### Directions
Transcribe the records below exactly as written, from the opening line through the line that contains "camera: 30 degrees left, 5 degrees up".

___ Information provided

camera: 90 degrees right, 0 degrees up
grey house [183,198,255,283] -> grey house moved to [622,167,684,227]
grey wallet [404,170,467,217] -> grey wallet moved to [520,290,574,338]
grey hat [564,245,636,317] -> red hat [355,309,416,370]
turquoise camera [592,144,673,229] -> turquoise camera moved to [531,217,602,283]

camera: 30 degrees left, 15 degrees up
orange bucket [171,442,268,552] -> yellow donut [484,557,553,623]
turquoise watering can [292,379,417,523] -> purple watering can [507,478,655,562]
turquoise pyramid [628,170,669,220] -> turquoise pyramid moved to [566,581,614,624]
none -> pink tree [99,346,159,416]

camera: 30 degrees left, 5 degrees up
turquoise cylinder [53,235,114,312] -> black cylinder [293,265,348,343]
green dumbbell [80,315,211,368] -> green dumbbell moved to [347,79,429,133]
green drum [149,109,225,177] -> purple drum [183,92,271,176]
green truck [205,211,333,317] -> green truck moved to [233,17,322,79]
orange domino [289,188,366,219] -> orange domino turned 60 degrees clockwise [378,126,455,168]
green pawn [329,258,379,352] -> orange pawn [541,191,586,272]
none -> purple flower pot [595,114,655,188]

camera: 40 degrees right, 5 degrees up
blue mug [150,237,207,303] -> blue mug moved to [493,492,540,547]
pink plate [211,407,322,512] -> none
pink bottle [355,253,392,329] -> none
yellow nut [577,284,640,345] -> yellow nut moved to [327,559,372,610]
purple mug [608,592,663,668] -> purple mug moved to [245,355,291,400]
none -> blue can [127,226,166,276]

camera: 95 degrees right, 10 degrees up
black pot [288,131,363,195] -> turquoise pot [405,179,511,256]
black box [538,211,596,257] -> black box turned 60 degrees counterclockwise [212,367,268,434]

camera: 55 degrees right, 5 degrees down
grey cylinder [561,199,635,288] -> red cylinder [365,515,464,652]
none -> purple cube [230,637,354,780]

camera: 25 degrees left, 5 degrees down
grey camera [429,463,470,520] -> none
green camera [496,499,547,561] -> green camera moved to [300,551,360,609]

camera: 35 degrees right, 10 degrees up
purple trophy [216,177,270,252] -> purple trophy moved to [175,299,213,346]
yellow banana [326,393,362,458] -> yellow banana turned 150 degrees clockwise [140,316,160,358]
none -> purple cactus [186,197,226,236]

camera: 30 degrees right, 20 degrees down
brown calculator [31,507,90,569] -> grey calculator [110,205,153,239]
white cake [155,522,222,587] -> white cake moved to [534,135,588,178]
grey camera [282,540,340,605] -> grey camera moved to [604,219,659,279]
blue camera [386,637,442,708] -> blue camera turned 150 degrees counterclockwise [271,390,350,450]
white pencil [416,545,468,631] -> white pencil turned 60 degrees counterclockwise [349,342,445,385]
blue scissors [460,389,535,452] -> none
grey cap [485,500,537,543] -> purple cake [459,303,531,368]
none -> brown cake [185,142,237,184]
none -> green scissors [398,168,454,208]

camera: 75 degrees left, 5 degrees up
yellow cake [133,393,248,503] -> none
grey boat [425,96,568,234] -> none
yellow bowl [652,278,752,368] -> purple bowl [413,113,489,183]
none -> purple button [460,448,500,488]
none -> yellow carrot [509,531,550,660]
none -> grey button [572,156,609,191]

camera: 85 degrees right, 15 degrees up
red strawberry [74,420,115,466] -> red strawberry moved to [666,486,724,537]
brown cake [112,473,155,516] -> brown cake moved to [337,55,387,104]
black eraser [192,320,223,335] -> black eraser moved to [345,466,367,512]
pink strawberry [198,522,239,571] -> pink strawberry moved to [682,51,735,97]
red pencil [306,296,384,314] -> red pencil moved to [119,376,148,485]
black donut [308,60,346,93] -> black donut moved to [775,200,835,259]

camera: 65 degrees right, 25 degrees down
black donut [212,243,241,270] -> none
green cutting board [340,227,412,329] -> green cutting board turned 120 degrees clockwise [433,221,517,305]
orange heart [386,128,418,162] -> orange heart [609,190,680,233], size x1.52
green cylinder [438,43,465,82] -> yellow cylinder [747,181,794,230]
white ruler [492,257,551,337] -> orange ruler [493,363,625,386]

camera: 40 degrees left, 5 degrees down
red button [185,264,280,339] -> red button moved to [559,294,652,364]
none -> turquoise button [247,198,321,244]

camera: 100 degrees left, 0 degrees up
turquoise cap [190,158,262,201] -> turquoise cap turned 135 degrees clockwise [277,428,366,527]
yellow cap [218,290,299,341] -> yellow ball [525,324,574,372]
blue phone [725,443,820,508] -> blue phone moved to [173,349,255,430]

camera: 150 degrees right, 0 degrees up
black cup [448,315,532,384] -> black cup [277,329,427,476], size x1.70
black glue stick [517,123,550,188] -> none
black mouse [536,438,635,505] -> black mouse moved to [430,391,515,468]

______

### Response to this task
camera: 90 degrees right, 0 degrees up
grey house [183,198,255,283] -> grey house moved to [622,167,684,227]
grey wallet [404,170,467,217] -> grey wallet moved to [520,290,574,338]
grey hat [564,245,636,317] -> red hat [355,309,416,370]
turquoise camera [592,144,673,229] -> turquoise camera moved to [531,217,602,283]

camera: 30 degrees left, 15 degrees up
orange bucket [171,442,268,552] -> yellow donut [484,557,553,623]
turquoise watering can [292,379,417,523] -> purple watering can [507,478,655,562]
turquoise pyramid [628,170,669,220] -> turquoise pyramid moved to [566,581,614,624]
none -> pink tree [99,346,159,416]

camera: 30 degrees left, 5 degrees up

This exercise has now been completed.